WHAT IS EXPECTED: Identify every line in the records below that contains the word "item", and reproduce each one.

— START INFORMATION SUPPLIED —

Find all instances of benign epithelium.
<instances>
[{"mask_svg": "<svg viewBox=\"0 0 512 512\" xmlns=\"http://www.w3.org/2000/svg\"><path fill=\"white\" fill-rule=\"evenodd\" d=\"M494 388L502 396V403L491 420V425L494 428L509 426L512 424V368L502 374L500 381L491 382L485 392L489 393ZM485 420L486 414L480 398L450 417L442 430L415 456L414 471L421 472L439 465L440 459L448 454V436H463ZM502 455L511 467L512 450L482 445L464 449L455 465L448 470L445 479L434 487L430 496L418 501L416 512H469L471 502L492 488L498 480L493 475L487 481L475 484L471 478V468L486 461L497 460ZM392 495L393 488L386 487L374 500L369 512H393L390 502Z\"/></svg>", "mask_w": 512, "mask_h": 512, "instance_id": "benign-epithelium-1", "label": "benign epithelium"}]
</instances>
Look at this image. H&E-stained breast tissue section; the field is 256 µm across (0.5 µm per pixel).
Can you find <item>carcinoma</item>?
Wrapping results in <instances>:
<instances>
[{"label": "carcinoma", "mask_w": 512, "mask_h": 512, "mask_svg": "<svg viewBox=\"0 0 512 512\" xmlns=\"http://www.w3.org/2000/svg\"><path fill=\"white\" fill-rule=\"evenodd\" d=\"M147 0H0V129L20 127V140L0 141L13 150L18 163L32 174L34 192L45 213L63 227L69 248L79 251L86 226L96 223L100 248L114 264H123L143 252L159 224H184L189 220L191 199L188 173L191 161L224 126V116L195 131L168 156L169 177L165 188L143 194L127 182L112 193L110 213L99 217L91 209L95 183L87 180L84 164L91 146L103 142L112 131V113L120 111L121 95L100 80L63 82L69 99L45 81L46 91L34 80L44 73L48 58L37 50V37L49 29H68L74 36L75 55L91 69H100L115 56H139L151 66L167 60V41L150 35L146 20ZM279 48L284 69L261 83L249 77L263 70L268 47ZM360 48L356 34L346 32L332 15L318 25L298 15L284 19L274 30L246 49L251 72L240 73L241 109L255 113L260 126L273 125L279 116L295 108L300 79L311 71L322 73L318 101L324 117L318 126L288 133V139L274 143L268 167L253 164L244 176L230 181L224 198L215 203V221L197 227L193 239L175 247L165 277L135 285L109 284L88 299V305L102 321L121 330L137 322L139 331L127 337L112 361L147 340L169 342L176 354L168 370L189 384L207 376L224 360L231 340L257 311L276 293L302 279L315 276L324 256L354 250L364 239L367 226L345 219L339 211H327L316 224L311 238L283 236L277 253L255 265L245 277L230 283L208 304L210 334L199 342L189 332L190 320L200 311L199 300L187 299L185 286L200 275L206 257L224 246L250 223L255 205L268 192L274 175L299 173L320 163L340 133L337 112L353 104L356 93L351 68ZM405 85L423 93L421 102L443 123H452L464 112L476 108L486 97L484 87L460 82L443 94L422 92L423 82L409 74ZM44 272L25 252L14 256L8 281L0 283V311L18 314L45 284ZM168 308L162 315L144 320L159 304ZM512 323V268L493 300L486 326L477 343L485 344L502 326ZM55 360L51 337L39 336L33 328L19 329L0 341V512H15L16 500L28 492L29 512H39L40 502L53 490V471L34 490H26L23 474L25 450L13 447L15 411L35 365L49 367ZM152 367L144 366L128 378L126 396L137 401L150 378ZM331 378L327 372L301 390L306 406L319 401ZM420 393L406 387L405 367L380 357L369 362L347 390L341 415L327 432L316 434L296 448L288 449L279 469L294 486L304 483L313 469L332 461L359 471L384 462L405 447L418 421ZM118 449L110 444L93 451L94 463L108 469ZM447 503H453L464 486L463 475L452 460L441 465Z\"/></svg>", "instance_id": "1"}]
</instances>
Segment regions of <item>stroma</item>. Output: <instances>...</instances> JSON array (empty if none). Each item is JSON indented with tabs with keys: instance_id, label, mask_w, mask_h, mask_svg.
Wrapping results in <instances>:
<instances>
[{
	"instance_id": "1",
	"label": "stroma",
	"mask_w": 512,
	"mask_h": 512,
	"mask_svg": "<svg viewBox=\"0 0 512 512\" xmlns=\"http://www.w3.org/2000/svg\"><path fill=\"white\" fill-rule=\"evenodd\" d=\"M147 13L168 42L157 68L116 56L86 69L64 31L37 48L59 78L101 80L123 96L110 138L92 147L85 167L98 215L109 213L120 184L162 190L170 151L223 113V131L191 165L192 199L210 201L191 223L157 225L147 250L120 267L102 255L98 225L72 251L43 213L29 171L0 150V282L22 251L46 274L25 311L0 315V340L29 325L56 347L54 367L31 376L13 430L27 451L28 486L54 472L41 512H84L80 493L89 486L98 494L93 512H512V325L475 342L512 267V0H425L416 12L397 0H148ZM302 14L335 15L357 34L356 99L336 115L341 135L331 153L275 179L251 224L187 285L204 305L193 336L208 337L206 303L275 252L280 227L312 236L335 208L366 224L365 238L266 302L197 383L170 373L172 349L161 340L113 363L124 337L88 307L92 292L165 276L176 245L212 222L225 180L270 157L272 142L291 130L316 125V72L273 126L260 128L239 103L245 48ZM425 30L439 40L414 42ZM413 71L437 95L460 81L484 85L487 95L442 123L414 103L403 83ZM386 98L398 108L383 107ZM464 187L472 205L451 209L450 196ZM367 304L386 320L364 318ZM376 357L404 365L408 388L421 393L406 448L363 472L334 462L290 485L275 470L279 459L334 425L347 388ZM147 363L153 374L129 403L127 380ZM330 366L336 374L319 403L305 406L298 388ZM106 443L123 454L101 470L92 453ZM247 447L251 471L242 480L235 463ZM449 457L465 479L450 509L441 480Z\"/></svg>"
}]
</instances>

— END INFORMATION SUPPLIED —

EXPECTED ANSWER:
Can you find <item>carcinoma</item>?
Segment regions of <item>stroma</item>. Output: <instances>...</instances> JSON array (empty if none). Each item is JSON indented with tabs with keys: instance_id, label, mask_w, mask_h, mask_svg.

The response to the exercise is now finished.